START Information supplied

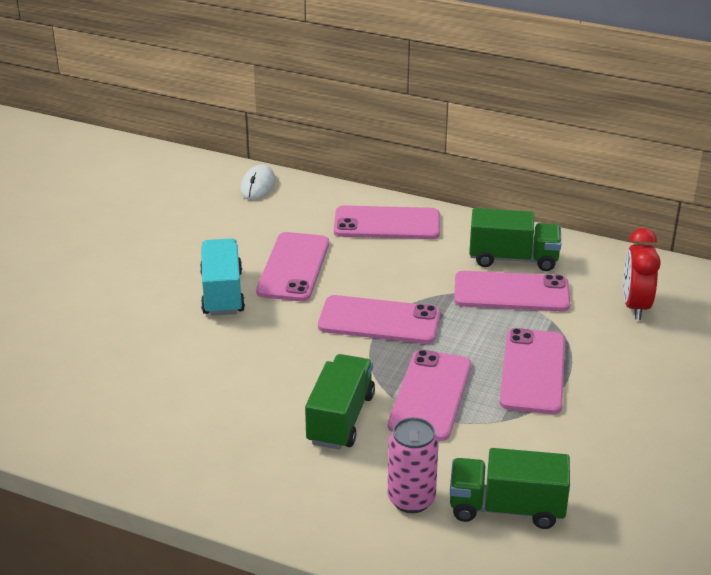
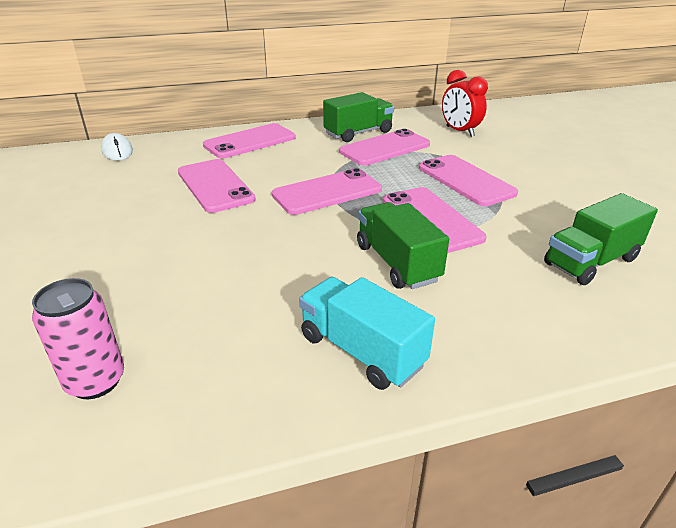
camera: 40 degrees left, 0 degrees up
(222, 293) = (176, 222): turquoise truck -> turquoise truck (361, 351)
(411, 499) = (532, 290): pink can -> pink can (95, 381)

END Information supplied

▶ What to work on: Word for word, repeat the material above and drop the pictures.

▶ Output for this task:
camera: 40 degrees left, 0 degrees up
(222, 293) = (176, 222): turquoise truck -> turquoise truck (361, 351)
(411, 499) = (532, 290): pink can -> pink can (95, 381)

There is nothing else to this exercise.